• [Given data]:
* * * * *

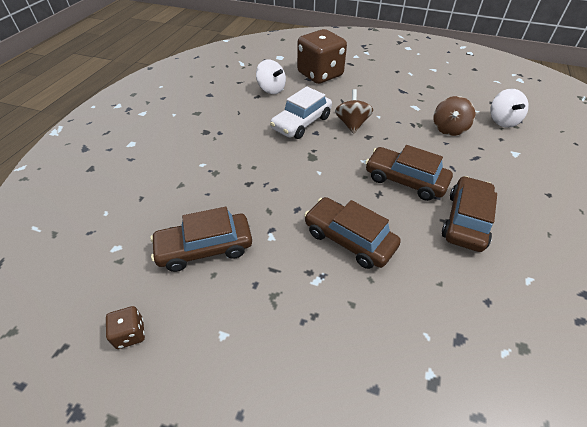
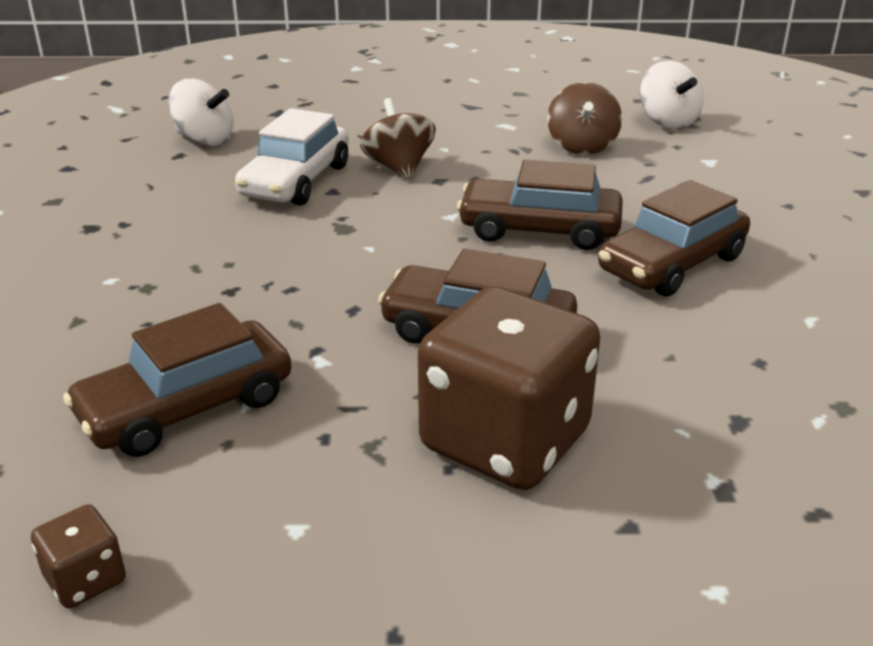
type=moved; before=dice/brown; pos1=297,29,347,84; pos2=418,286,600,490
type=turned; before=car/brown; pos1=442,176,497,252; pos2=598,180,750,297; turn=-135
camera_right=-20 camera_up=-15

* * * * *

• [What this task involves]:
In copying the material, drop all pictures and keep everything else identical.

• [Response]:
type=moved; before=dice/brown; pos1=297,29,347,84; pos2=418,286,600,490
type=turned; before=car/brown; pos1=442,176,497,252; pos2=598,180,750,297; turn=-135
camera_right=-20 camera_up=-15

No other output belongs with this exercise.